What is needed.
Scan the records below, and wherever a line has the word "yellow", pull it out.

________________________________________

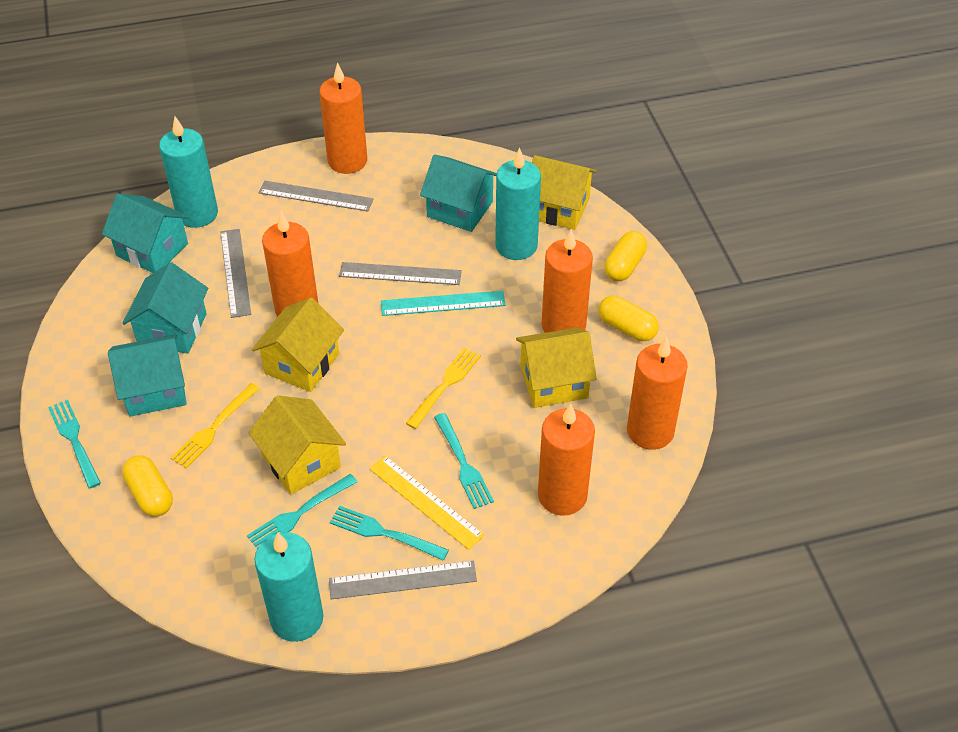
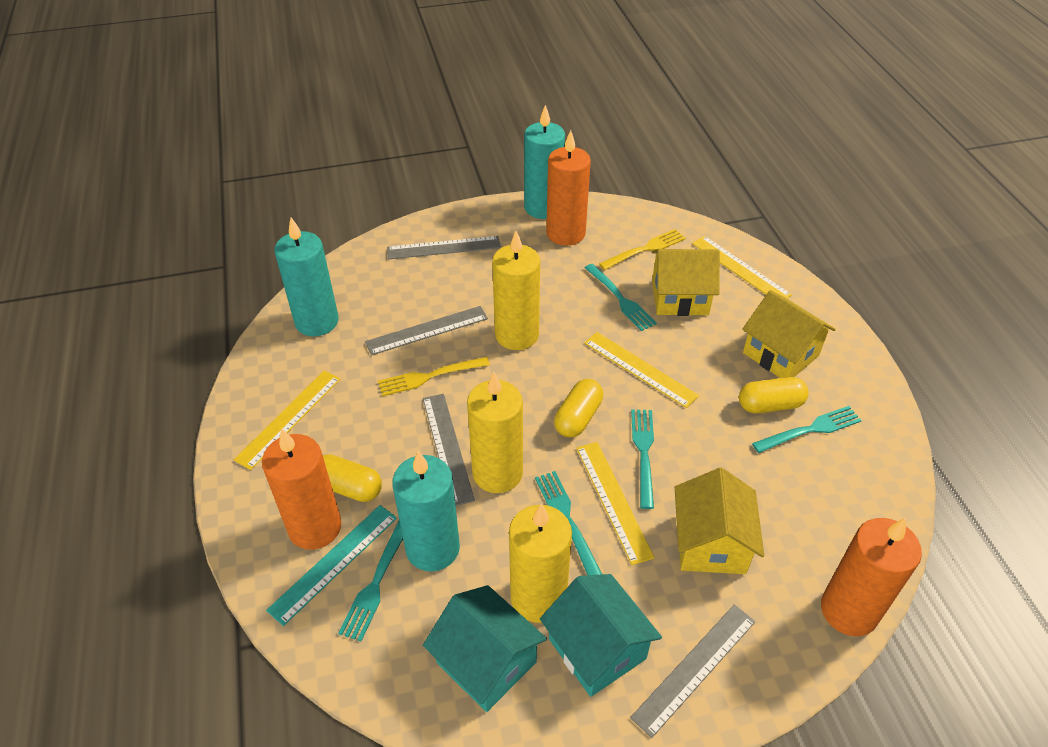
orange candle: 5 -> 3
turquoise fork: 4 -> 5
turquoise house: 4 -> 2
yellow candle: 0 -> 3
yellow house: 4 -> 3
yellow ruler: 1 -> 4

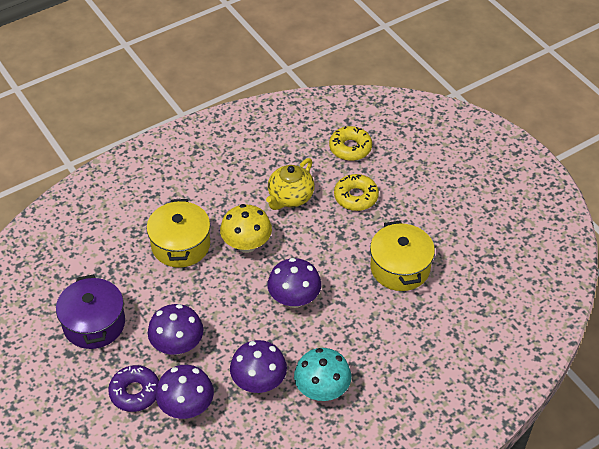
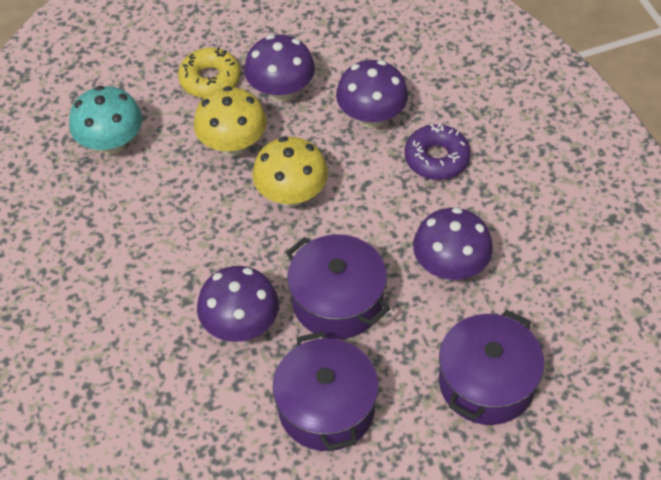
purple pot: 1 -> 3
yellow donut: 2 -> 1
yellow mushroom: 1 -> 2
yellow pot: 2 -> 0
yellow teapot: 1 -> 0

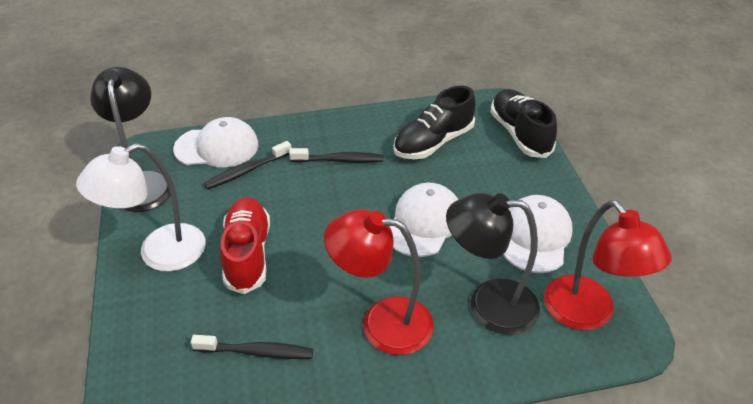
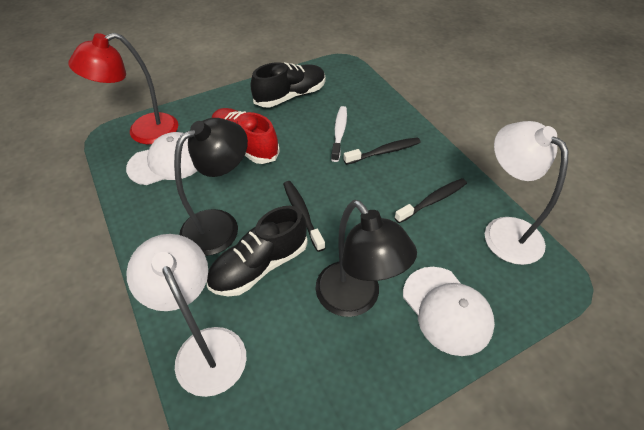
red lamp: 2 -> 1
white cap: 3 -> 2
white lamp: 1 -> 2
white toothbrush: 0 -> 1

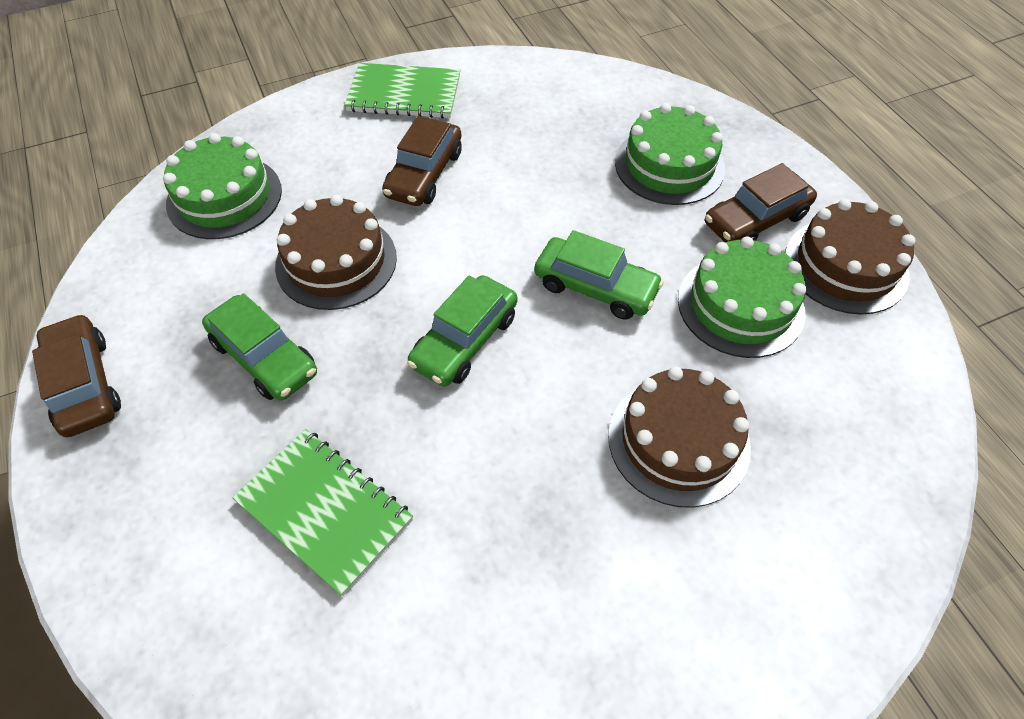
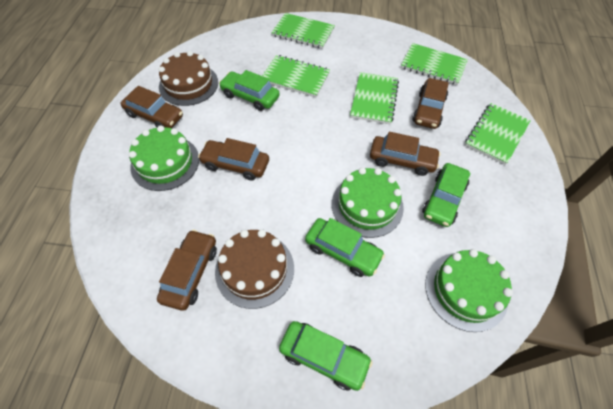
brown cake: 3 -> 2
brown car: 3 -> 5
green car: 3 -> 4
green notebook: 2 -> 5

________________________________________

Solution to the problem.
yellow candle: 0 -> 3
yellow house: 4 -> 3
yellow ruler: 1 -> 4
yellow donut: 2 -> 1
yellow mushroom: 1 -> 2
yellow pot: 2 -> 0
yellow teapot: 1 -> 0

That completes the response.